**About this task:**
Nothing but the text of the records belongs in your answer: repeat all of it exactly and leave out the images.

**Source records:**
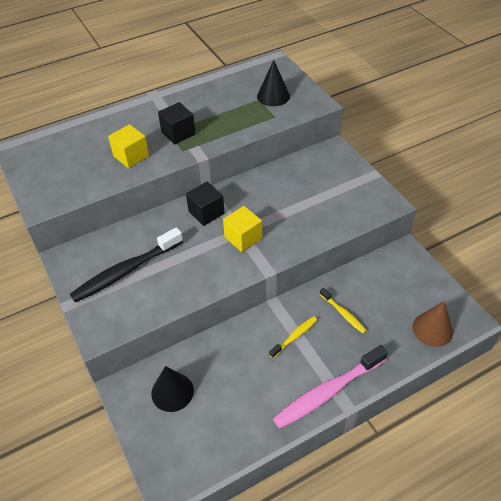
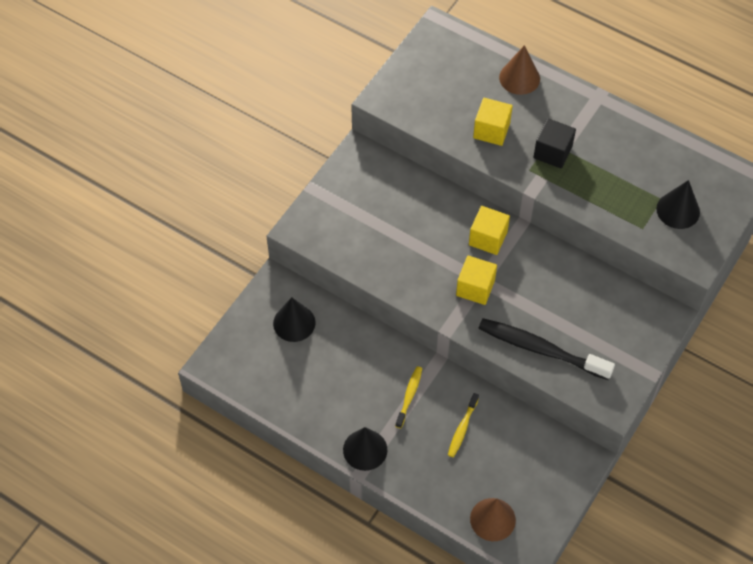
camera: 60 degrees right, 10 degrees up
(102, 124) = (519, 78): none -> brown cone
(125, 271) = (373, 211): black toothbrush -> black toothbrush (540, 349)
(206, 212) = (488, 238): black cube -> yellow cube
(295, 336) = (409, 396): yellow toothbrush -> yellow toothbrush turned 90 degrees counterclockwise
(327, 392) = (365, 449): pink toothbrush -> black cone

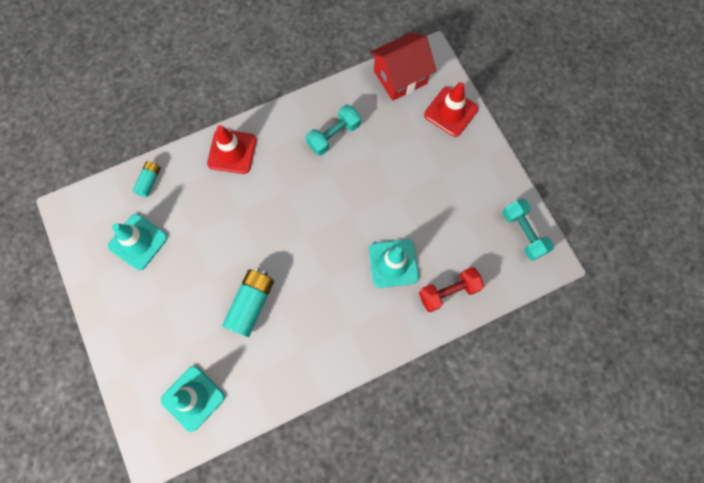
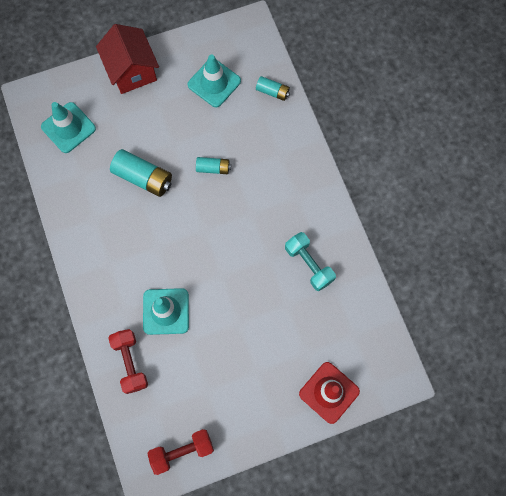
camera: 95 degrees right, 0 degrees up
(232, 152) = (298, 165): red traffic cone -> none
(238, 233) = (213, 168): none -> turquoise battery
(400, 77) = (374, 341): red house -> red house (132, 71)
(523, 233) = (182, 451): turquoise dumbbell -> red dumbbell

**Written reply:**
camera: 60 degrees right, 10 degrees up
(102, 124) = (519, 78): none -> brown cone
(125, 271) = (373, 211): black toothbrush -> black toothbrush (540, 349)
(206, 212) = (488, 238): black cube -> yellow cube
(295, 336) = (409, 396): yellow toothbrush -> yellow toothbrush turned 90 degrees counterclockwise
(327, 392) = (365, 449): pink toothbrush -> black cone

camera: 95 degrees right, 0 degrees up
(232, 152) = (298, 165): red traffic cone -> none
(238, 233) = (213, 168): none -> turquoise battery
(400, 77) = (374, 341): red house -> red house (132, 71)
(523, 233) = (182, 451): turquoise dumbbell -> red dumbbell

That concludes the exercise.